Exercise requirements ::
Output the data word for word, dropping every image.
╭─ Supplied records
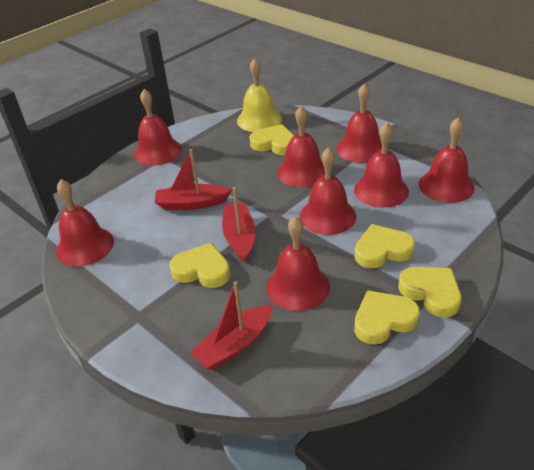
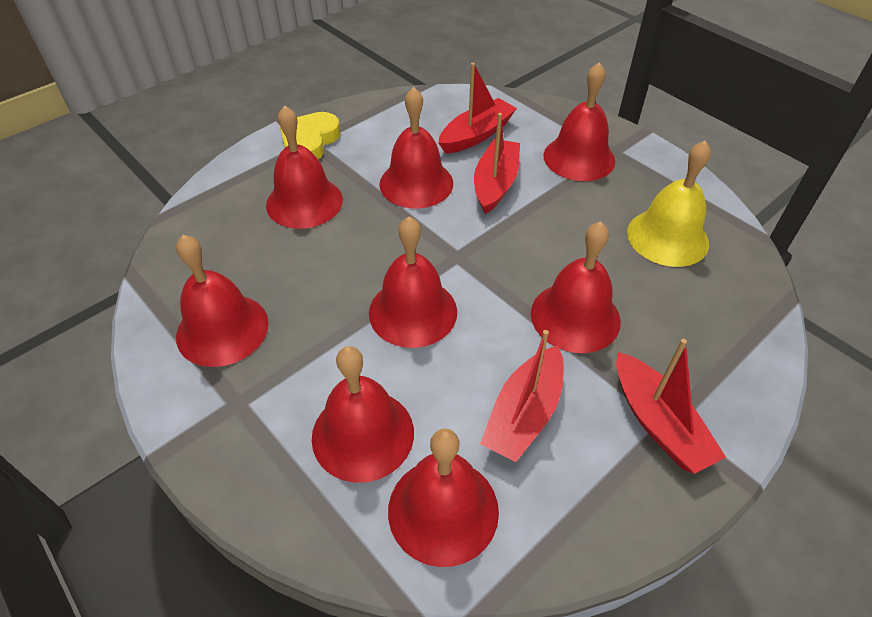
red boat: 3 -> 4
yellow heart: 5 -> 1

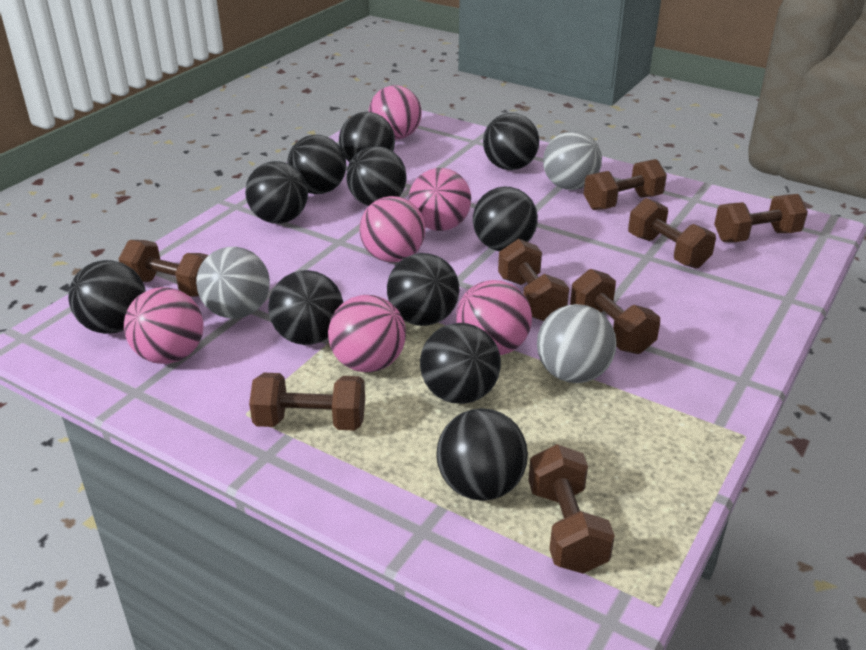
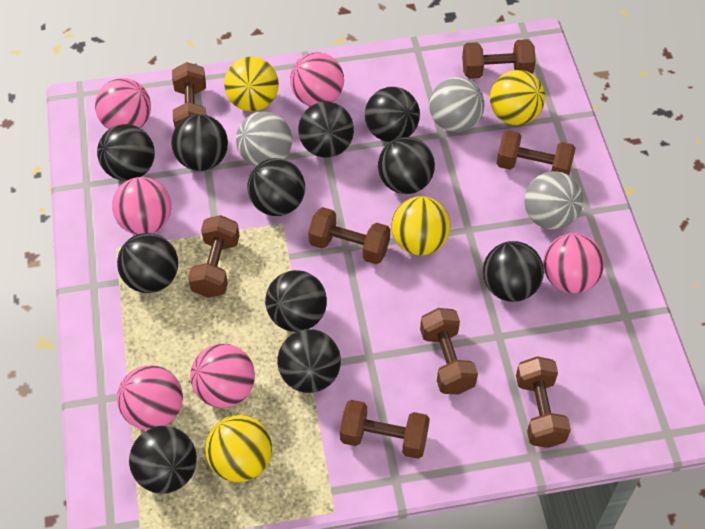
yellow ball: 0 -> 4

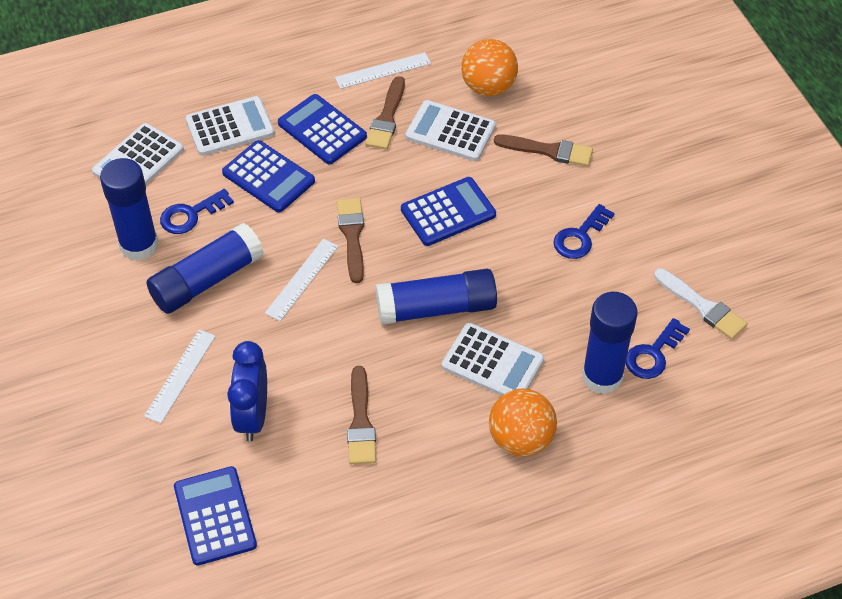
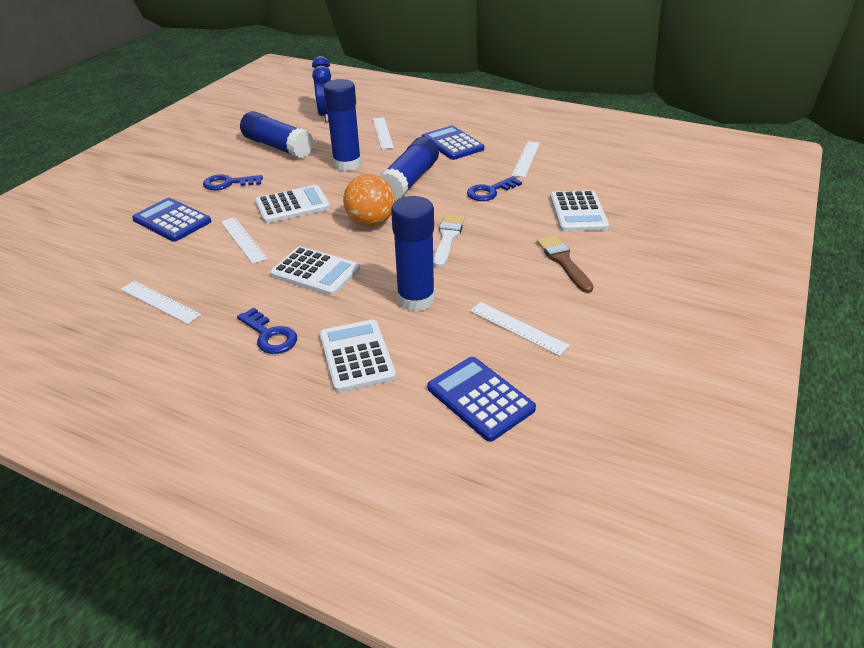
blue calculator: 4 -> 3
brown brush: 4 -> 1
orange ball: 2 -> 1
white ruler: 3 -> 5

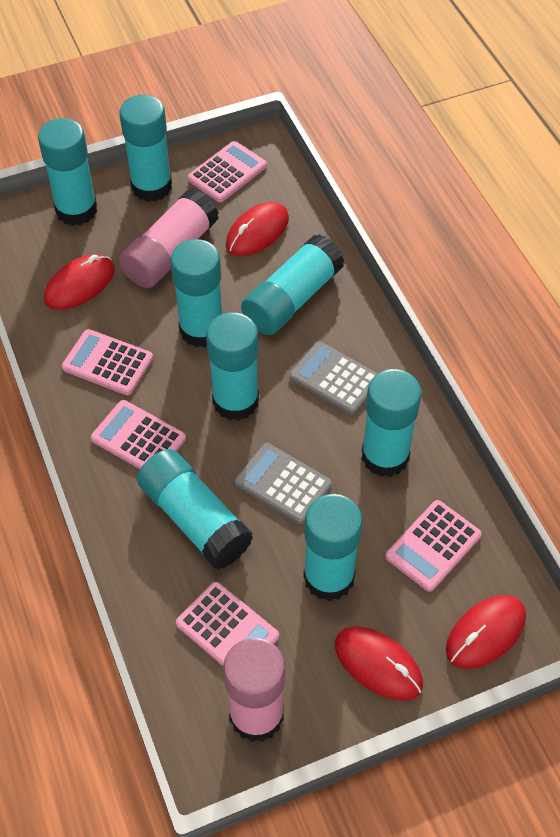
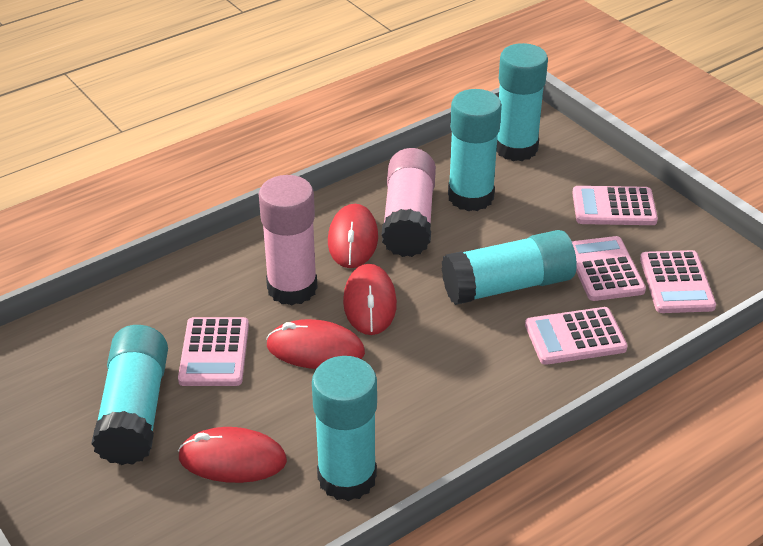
grey calculator: 2 -> 0
turquoise glue stick: 8 -> 5

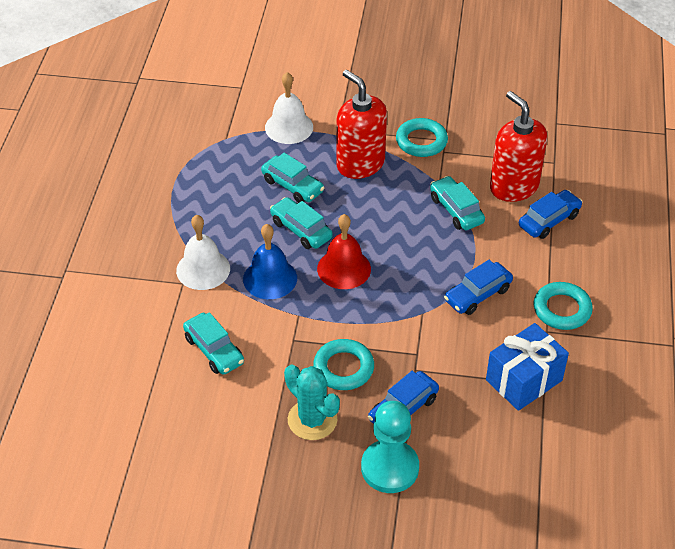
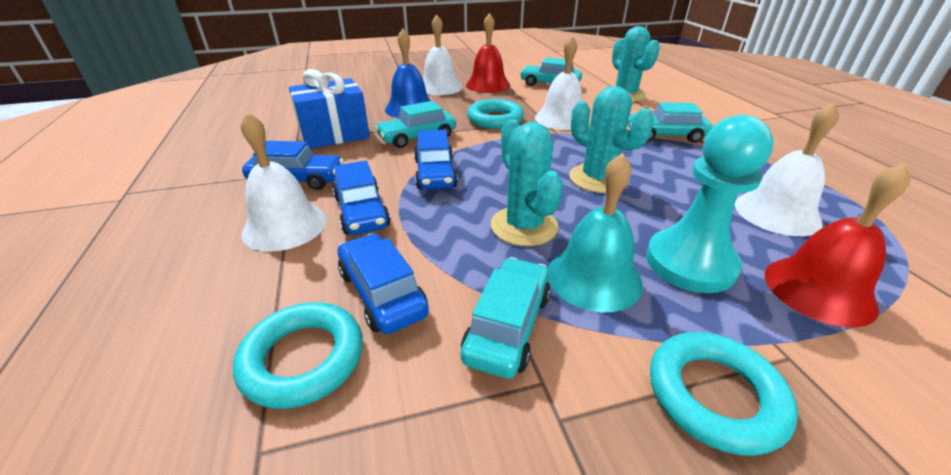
blue car: 3 -> 4
red bell: 1 -> 2
red soap dispenser: 2 -> 0
turquoise bell: 0 -> 1
turquoise cactus: 1 -> 3
white bell: 2 -> 4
╰─
Task output ::
red boat: 3 -> 4
yellow heart: 5 -> 1

yellow ball: 0 -> 4

blue calculator: 4 -> 3
brown brush: 4 -> 1
orange ball: 2 -> 1
white ruler: 3 -> 5

grey calculator: 2 -> 0
turquoise glue stick: 8 -> 5

blue car: 3 -> 4
red bell: 1 -> 2
red soap dispenser: 2 -> 0
turquoise bell: 0 -> 1
turquoise cactus: 1 -> 3
white bell: 2 -> 4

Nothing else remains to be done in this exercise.